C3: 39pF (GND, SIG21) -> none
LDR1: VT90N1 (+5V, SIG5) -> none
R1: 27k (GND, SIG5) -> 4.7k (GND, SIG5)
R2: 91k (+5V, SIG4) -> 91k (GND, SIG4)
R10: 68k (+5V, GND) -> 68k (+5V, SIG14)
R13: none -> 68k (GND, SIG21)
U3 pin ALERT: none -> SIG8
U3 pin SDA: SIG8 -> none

Problem.
Among the lines above, find those holding the word "none" and state how many there are, number only.

Completed task.
5